## About this exercise
For each line in the data below that holds "grey", return a copy.

━━ The data ━━

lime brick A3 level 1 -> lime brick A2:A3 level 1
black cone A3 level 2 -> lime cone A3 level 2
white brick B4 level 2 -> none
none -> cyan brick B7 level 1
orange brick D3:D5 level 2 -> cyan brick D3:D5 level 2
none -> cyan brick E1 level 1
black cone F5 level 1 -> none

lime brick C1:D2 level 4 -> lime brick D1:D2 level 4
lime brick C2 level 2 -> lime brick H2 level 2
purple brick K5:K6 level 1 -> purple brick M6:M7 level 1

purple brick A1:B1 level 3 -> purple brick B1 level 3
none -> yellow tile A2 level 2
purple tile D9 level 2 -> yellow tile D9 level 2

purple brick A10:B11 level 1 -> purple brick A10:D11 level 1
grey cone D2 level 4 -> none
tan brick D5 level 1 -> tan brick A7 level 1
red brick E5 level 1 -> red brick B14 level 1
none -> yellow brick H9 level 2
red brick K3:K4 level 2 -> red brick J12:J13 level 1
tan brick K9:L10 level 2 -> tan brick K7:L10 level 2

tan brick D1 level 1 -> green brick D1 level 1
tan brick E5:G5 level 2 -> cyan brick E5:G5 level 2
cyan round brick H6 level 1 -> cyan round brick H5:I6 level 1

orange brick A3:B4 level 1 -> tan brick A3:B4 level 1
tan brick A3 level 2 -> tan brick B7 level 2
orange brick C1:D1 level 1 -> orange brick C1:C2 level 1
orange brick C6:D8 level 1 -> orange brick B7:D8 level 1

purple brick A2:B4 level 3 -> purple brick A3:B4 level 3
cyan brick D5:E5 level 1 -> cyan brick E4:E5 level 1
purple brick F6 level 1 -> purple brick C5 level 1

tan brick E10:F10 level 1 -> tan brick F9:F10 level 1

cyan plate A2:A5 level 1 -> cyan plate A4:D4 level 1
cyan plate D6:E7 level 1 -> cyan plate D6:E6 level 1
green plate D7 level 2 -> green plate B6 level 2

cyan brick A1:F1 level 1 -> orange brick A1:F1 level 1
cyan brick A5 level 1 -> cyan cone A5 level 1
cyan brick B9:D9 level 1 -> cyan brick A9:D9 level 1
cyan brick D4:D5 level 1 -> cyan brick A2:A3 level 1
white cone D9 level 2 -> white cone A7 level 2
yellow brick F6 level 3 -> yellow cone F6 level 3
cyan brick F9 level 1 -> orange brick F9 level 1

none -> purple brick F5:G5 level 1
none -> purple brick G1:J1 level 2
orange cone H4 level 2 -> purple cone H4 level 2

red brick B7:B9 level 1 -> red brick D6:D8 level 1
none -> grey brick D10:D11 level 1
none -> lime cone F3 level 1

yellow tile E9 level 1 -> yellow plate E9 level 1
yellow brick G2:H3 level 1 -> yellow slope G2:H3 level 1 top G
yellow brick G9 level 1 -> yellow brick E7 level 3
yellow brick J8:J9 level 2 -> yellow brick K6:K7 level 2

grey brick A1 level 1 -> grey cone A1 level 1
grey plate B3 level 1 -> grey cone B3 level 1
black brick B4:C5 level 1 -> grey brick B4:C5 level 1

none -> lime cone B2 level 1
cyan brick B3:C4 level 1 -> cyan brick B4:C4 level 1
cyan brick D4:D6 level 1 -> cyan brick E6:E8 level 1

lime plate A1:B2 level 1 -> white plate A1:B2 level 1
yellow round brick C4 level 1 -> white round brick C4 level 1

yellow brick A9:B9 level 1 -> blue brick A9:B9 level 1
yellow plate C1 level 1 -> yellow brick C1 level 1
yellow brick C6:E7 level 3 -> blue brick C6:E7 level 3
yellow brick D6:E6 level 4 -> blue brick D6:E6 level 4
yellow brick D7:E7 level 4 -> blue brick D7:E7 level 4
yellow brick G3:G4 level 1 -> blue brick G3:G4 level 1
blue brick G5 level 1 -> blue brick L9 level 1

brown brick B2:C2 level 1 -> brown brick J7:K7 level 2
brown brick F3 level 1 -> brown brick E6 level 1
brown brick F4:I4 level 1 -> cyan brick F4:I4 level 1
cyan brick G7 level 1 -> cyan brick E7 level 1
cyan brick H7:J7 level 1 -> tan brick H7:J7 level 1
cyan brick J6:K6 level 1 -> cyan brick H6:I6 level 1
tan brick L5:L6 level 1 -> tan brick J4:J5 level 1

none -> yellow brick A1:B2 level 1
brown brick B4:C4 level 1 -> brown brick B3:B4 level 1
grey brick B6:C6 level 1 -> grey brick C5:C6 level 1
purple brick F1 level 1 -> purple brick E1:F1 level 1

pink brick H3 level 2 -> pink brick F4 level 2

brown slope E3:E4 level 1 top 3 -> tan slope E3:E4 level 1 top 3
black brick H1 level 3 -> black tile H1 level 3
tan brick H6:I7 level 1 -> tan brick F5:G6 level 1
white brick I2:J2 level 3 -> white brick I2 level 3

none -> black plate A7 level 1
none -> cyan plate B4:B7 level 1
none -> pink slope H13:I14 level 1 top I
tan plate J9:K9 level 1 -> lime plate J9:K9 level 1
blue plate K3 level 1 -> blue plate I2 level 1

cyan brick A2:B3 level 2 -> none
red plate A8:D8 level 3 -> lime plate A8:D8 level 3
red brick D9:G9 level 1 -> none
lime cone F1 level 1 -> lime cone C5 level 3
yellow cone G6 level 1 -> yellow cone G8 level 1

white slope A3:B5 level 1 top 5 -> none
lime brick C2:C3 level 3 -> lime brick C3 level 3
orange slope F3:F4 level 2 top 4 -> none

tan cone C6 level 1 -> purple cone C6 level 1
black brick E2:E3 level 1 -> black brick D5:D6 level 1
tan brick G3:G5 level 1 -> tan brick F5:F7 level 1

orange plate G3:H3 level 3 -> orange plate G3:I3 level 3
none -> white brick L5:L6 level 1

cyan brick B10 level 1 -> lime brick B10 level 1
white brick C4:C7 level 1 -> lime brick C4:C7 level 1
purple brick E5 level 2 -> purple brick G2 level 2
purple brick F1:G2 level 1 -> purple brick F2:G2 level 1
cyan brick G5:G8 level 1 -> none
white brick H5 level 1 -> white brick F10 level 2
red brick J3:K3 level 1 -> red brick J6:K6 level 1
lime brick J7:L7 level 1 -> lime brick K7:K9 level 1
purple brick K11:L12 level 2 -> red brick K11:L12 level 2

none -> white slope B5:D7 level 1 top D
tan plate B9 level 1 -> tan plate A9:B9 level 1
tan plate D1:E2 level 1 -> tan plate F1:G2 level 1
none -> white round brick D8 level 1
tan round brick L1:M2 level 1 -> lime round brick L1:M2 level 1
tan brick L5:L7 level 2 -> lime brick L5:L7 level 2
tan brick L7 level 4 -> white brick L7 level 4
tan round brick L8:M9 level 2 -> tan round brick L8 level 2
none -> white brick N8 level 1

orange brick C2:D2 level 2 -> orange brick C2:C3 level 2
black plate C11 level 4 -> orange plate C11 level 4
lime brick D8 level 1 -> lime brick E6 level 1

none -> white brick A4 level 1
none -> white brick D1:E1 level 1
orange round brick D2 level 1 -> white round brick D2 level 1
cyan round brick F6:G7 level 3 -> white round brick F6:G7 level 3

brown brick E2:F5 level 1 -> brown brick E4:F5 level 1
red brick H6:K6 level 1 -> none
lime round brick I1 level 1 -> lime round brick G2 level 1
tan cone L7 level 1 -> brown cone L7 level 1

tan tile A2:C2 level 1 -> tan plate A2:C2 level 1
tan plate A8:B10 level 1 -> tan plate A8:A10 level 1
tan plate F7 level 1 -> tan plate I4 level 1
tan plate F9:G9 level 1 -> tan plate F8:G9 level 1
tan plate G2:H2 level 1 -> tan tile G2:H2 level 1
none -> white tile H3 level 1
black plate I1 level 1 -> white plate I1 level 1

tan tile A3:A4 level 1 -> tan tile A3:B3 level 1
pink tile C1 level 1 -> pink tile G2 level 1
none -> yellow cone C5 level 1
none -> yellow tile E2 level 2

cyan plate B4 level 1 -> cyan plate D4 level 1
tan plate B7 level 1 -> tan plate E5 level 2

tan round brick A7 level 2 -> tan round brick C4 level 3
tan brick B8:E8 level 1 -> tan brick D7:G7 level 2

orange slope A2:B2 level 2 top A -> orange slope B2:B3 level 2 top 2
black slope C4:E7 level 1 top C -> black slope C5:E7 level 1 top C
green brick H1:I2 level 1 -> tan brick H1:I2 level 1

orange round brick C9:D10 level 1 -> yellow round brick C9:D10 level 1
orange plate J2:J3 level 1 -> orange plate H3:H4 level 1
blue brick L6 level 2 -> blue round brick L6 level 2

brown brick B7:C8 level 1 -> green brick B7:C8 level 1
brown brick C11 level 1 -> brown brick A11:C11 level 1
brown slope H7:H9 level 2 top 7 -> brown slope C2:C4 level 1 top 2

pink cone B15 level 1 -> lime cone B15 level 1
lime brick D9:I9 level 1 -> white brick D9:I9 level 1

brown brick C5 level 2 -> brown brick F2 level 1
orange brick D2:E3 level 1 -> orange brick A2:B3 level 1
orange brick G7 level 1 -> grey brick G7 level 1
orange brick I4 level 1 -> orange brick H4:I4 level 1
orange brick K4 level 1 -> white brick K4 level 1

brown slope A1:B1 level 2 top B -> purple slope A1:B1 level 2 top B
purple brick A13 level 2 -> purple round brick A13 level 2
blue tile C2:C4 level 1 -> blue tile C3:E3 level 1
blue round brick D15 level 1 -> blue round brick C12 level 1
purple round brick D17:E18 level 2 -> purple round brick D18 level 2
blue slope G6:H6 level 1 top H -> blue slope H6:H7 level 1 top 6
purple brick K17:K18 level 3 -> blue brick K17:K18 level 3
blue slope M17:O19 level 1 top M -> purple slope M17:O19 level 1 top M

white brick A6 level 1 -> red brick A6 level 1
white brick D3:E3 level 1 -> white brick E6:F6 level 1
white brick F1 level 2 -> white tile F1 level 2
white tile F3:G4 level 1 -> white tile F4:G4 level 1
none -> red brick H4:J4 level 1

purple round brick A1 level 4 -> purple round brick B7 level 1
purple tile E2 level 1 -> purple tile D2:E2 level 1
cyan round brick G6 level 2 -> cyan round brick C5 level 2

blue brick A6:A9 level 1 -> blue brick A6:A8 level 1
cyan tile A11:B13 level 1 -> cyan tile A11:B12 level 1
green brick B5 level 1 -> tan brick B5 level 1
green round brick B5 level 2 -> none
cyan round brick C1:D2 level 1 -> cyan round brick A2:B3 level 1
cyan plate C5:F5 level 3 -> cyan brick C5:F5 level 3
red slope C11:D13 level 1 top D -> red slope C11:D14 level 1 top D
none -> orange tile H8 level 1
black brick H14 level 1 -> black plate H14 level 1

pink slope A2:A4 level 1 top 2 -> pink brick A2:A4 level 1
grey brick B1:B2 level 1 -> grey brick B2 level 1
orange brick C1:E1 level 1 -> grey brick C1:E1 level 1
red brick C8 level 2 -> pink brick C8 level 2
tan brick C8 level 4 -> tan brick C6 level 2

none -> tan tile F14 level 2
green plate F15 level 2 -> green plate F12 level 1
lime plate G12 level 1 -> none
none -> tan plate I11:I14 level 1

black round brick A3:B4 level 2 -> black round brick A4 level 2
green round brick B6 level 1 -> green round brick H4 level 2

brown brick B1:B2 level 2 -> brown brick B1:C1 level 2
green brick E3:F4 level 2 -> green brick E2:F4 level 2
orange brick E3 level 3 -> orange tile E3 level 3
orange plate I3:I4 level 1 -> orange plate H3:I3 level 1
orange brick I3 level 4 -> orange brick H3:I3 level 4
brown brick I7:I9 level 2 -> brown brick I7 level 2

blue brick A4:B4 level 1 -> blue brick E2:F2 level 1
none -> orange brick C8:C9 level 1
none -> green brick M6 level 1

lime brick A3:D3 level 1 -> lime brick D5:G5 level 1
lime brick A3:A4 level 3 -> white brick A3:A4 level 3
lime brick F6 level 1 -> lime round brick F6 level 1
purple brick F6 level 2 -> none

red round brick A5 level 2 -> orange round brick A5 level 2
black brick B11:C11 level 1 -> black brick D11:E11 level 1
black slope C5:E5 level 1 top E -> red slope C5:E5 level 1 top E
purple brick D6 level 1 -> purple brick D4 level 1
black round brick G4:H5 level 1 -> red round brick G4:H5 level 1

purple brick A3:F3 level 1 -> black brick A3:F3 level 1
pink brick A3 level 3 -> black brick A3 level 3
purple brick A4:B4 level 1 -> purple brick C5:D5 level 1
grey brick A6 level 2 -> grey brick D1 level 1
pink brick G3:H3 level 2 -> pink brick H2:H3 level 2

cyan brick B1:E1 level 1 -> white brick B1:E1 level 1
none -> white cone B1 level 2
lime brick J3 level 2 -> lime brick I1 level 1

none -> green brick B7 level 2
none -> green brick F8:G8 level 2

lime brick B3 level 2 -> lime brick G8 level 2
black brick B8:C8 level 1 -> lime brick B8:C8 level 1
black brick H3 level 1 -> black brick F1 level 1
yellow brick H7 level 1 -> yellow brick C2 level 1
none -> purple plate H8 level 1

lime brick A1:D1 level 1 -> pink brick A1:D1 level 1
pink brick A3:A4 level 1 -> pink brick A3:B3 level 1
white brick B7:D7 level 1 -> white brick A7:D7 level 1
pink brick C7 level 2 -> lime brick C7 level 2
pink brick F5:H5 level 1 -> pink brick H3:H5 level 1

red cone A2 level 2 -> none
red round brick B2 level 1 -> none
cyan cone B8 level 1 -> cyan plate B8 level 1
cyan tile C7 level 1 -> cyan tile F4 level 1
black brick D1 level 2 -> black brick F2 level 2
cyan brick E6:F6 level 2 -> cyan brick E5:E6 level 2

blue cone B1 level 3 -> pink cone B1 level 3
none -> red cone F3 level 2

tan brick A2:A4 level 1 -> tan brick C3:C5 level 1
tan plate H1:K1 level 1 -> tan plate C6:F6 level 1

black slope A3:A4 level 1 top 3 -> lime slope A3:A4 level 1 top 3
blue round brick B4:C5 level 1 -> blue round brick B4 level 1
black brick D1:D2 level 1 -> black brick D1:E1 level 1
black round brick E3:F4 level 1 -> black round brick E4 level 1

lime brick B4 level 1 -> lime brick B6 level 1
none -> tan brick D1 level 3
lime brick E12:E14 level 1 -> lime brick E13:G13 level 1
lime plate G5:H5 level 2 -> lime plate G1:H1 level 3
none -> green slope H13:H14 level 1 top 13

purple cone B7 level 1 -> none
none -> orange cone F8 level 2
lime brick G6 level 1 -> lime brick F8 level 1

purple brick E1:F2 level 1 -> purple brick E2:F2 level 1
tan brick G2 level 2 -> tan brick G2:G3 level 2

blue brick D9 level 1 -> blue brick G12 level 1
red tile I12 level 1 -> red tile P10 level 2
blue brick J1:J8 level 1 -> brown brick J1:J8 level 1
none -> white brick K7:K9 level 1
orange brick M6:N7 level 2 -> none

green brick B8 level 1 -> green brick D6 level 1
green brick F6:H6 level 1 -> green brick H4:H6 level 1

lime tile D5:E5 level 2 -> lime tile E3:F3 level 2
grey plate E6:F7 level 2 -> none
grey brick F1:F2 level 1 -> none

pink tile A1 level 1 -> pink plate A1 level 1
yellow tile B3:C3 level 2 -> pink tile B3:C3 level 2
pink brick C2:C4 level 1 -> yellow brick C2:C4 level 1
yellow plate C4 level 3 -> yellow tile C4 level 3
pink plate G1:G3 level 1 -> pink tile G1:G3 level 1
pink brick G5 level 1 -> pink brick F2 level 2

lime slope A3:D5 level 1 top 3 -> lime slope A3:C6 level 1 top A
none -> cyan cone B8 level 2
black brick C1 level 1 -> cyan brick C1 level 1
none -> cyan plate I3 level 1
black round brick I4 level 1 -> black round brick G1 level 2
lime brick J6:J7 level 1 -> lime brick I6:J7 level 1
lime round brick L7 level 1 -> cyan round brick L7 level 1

━━━

## Output for this exercise
grey cone D2 level 4 -> none
none -> grey brick D10:D11 level 1
grey brick A1 level 1 -> grey cone A1 level 1
grey plate B3 level 1 -> grey cone B3 level 1
black brick B4:C5 level 1 -> grey brick B4:C5 level 1
grey brick B6:C6 level 1 -> grey brick C5:C6 level 1
orange brick G7 level 1 -> grey brick G7 level 1
grey brick B1:B2 level 1 -> grey brick B2 level 1
orange brick C1:E1 level 1 -> grey brick C1:E1 level 1
grey brick A6 level 2 -> grey brick D1 level 1
grey plate E6:F7 level 2 -> none
grey brick F1:F2 level 1 -> none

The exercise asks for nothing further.